◆ EXERCISE BRIEF
Give the number of lines below that contain the string "purple", and no other text.

◆ INFORMATION PROVIDED

┌────────

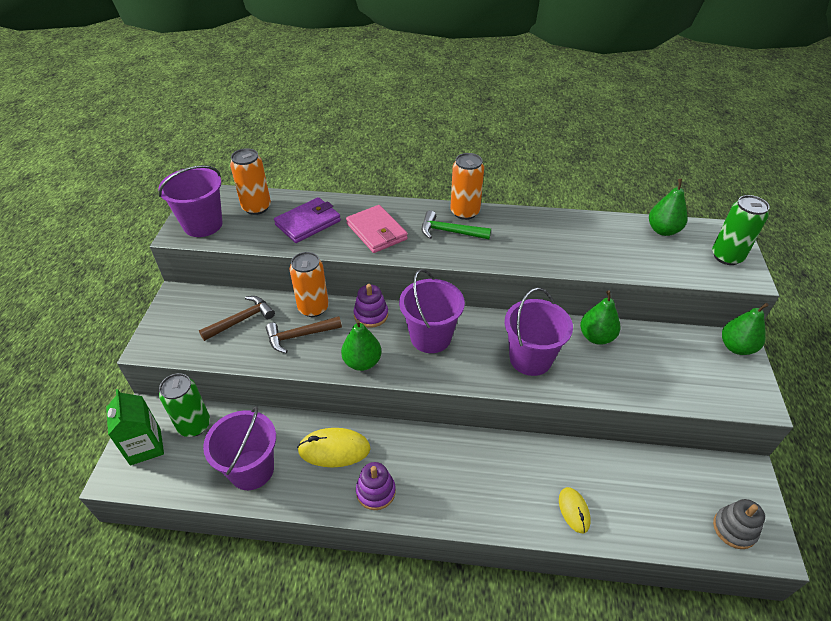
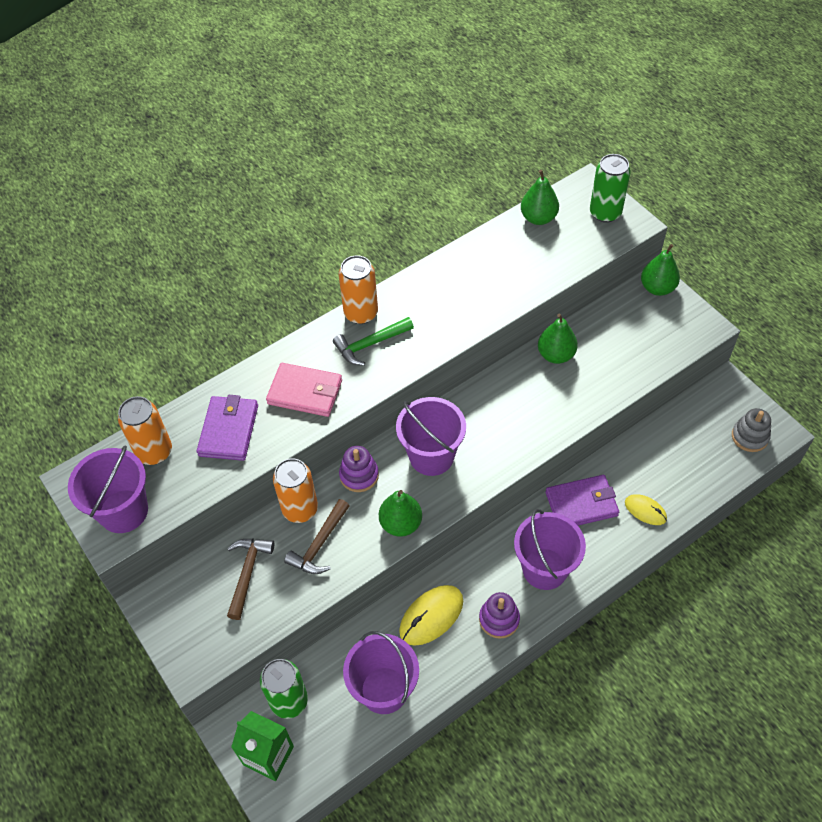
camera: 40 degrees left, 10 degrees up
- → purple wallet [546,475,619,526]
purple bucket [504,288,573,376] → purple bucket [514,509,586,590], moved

└────────

◆ ANSWER SPACE
2